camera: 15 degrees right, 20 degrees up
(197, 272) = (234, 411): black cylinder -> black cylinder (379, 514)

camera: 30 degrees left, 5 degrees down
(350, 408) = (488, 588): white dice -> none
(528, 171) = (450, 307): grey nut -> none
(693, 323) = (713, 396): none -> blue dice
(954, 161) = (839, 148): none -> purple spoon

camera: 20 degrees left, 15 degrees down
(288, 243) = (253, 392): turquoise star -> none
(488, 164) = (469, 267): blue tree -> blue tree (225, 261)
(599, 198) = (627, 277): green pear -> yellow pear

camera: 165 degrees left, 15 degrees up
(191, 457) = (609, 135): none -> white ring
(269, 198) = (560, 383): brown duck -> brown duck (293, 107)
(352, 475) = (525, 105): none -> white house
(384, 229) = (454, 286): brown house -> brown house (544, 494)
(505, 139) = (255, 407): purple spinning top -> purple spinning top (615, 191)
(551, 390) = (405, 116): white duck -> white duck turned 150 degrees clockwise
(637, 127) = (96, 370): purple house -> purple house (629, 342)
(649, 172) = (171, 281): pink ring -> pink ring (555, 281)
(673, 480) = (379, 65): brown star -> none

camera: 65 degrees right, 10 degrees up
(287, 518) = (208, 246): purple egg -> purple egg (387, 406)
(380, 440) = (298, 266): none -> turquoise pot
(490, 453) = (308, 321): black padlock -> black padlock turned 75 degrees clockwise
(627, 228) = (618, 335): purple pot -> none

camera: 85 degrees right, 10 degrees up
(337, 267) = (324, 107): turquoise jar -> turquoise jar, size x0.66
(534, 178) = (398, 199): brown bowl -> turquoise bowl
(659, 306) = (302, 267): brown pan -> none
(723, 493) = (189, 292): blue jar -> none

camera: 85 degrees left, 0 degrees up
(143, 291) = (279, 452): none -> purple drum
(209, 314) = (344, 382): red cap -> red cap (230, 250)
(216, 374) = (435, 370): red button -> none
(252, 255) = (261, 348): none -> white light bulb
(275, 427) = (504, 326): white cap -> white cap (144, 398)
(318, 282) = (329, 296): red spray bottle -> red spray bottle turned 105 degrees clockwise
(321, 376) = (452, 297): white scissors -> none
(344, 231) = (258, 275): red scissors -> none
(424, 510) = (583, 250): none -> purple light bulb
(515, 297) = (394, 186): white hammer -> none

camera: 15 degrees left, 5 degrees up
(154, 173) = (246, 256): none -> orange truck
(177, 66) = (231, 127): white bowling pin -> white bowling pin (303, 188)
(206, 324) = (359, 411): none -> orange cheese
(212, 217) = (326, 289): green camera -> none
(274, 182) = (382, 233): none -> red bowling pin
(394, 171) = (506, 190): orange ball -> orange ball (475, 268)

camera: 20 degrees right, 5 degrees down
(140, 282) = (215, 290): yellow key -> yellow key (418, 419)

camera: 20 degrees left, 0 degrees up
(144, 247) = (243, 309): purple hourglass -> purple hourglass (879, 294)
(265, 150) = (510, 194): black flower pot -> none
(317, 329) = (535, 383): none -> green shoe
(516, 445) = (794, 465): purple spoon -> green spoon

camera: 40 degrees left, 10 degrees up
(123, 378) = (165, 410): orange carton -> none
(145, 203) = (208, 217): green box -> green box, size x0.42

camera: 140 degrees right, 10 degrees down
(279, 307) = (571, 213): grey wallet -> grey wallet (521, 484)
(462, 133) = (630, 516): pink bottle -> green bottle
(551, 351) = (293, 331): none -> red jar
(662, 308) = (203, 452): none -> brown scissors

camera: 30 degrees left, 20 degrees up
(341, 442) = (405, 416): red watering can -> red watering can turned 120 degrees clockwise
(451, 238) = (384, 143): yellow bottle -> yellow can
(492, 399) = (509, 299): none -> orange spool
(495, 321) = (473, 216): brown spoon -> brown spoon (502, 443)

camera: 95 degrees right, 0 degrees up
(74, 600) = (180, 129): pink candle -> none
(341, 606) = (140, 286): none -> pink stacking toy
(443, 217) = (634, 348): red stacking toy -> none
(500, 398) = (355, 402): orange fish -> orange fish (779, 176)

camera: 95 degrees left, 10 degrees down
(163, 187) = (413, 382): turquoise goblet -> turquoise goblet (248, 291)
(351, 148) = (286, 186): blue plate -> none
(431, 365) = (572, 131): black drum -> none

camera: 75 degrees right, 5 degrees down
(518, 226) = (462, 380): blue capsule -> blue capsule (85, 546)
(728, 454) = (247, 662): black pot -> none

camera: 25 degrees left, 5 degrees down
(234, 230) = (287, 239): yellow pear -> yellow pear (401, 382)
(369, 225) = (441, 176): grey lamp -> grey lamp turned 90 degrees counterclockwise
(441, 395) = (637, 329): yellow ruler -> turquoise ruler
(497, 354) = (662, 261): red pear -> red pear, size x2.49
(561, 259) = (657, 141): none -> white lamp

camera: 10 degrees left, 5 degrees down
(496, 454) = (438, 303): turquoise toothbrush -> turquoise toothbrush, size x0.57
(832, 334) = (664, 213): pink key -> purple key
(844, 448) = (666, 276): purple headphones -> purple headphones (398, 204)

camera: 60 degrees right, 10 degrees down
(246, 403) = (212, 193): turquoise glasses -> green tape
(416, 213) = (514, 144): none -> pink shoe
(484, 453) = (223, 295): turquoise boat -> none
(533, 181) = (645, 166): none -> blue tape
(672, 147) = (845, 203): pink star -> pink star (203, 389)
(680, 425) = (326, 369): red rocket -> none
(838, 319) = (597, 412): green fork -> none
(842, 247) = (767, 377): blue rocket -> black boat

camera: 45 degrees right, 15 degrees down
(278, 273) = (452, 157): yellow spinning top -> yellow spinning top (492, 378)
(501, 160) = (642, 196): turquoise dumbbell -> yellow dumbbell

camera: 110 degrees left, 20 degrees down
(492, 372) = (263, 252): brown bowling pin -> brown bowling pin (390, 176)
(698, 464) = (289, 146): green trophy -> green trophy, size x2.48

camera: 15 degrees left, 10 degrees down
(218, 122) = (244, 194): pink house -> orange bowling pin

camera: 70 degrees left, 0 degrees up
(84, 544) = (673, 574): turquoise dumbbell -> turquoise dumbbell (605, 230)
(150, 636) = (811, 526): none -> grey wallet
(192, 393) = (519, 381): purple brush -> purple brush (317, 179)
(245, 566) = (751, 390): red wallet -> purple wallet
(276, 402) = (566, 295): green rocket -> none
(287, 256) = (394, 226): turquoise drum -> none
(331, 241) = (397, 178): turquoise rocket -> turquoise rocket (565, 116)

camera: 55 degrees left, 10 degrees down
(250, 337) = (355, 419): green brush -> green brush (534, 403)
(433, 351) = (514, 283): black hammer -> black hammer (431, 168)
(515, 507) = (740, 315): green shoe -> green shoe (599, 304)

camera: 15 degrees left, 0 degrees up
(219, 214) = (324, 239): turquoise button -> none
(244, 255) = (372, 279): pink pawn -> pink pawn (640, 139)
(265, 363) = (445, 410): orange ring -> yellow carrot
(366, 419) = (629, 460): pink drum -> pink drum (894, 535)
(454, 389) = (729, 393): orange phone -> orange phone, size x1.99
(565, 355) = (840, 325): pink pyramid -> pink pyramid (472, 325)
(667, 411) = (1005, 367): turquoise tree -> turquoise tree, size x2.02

-------

**Exercise requirements:** If a line in the material holds "brown", copy it.

**Result of this exercise:**
(269, 198) = (560, 383): brown duck -> brown duck (293, 107)
(384, 229) = (454, 286): brown house -> brown house (544, 494)
(673, 480) = (379, 65): brown star -> none
(534, 178) = (398, 199): brown bowl -> turquoise bowl
(659, 306) = (302, 267): brown pan -> none
(662, 308) = (203, 452): none -> brown scissors
(495, 321) = (473, 216): brown spoon -> brown spoon (502, 443)
(492, 372) = (263, 252): brown bowling pin -> brown bowling pin (390, 176)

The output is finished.